• [What this task involves] What you need to produce from the material below is an exact transcription of the lines from the one with "(106, 248) = (297, 223): none" through the one with "(508, 214) = (769, 452): purple", both included, and no other line.

====== Source records ======

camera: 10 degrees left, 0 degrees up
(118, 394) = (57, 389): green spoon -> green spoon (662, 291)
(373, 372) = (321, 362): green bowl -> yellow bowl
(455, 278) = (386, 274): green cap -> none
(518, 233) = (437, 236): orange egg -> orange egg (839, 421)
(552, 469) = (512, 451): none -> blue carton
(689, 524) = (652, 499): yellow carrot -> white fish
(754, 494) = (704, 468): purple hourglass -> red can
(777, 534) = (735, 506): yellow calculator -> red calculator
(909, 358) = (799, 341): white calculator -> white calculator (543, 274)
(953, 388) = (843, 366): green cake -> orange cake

======
====== Source records ======

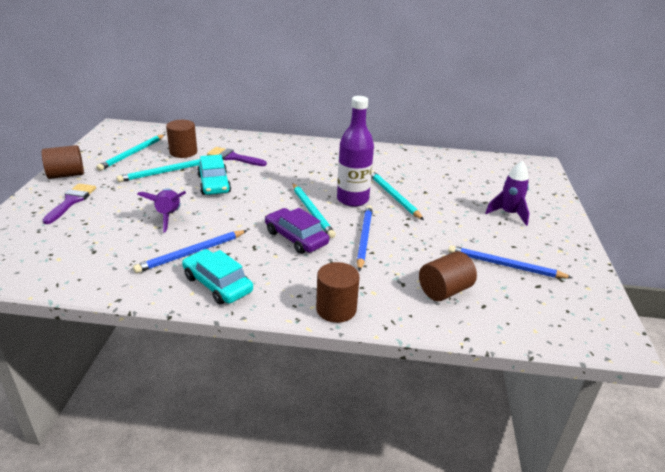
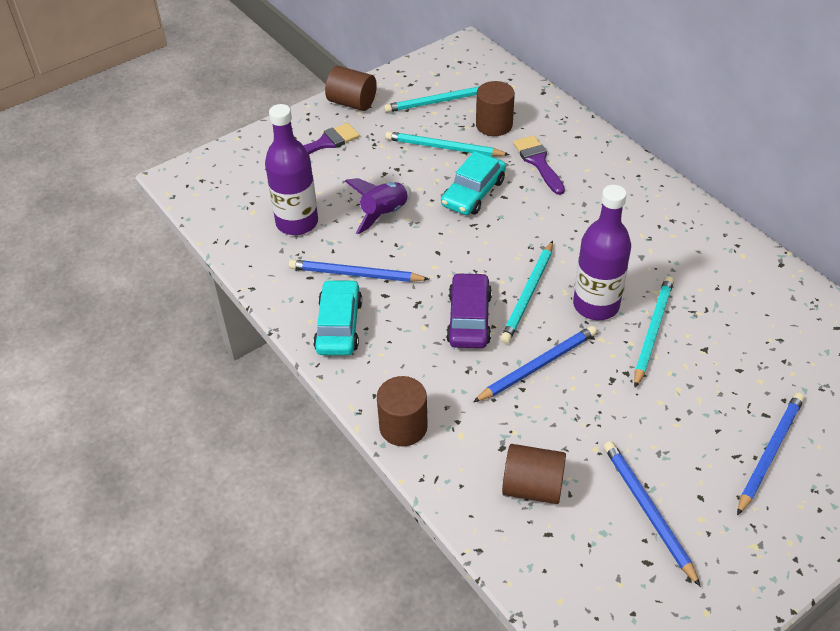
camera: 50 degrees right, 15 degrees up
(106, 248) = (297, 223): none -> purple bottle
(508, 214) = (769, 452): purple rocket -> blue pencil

======

• [Result for this task]
(106, 248) = (297, 223): none -> purple bottle
(508, 214) = (769, 452): purple rocket -> blue pencil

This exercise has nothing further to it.